> Exercise instructions
Give back exactly the lines of the entries below from the line with "R104: 1.2k (N_10, N_15) -> 1.2k (+12V, N_10)" to the line with "SW101: none -> switch (DGND, N_2)", inclusive, and only those.

> Data extract

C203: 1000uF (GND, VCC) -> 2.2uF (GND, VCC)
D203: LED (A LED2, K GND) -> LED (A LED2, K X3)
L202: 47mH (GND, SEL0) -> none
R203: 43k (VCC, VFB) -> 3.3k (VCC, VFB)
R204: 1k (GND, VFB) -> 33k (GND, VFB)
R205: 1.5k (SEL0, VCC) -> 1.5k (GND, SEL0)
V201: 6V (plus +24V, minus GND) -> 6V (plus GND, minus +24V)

---

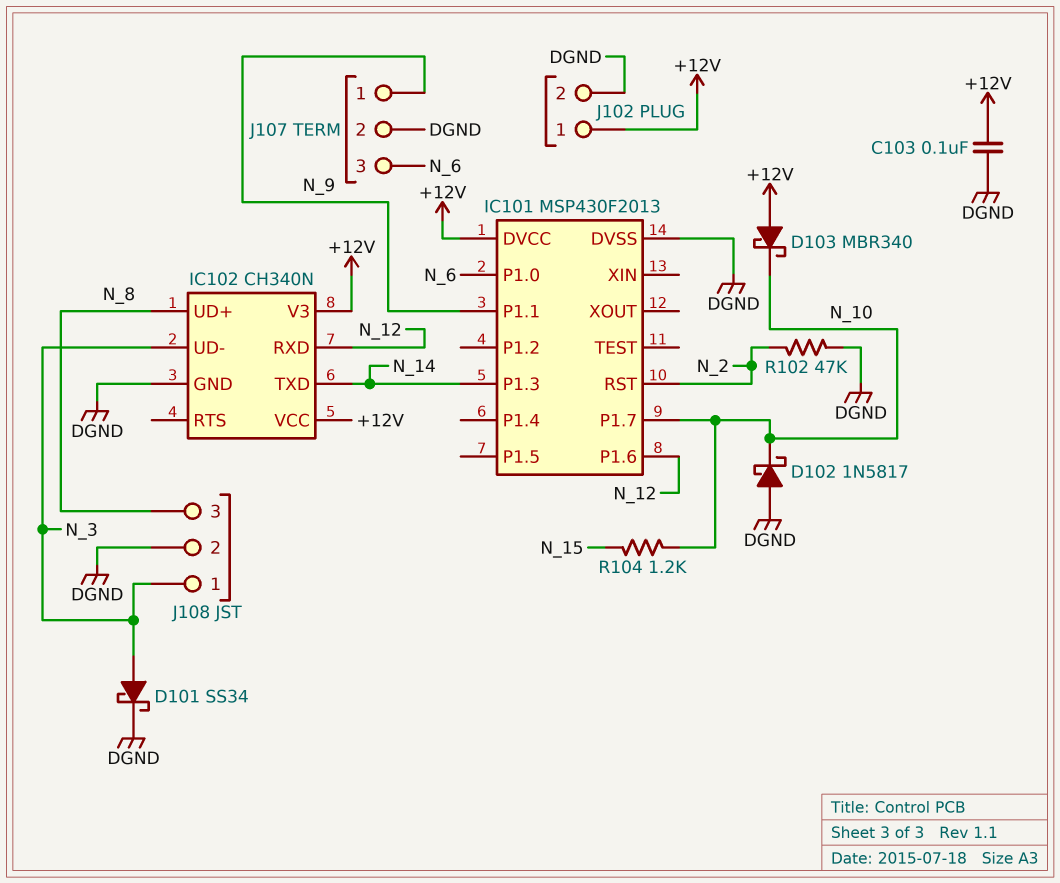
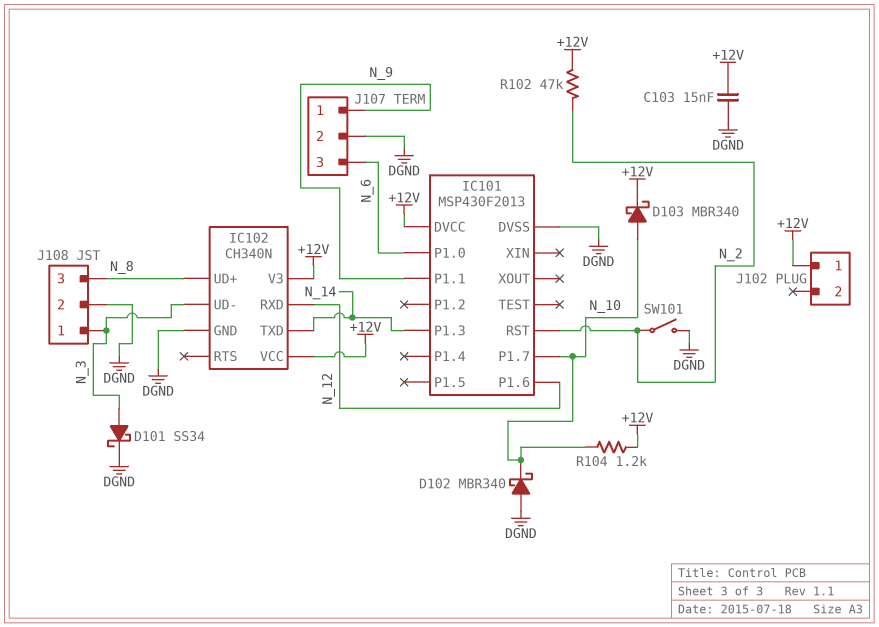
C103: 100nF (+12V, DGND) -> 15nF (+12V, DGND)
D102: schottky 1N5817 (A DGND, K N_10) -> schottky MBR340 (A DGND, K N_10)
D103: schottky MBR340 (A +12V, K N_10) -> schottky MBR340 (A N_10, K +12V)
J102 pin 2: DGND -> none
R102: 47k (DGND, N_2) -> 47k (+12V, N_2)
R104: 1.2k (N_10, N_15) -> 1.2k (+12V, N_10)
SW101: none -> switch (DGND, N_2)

---

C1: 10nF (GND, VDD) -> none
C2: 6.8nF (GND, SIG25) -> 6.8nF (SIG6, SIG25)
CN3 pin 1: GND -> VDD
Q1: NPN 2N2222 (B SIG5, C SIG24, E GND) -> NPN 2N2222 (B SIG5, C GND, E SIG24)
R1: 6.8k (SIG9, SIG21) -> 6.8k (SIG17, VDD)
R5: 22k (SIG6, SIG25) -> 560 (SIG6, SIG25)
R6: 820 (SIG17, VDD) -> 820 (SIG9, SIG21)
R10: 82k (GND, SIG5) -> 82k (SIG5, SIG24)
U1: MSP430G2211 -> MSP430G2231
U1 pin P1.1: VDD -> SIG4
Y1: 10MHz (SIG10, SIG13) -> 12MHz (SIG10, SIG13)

> Output for this task
R104: 1.2k (N_10, N_15) -> 1.2k (+12V, N_10)
SW101: none -> switch (DGND, N_2)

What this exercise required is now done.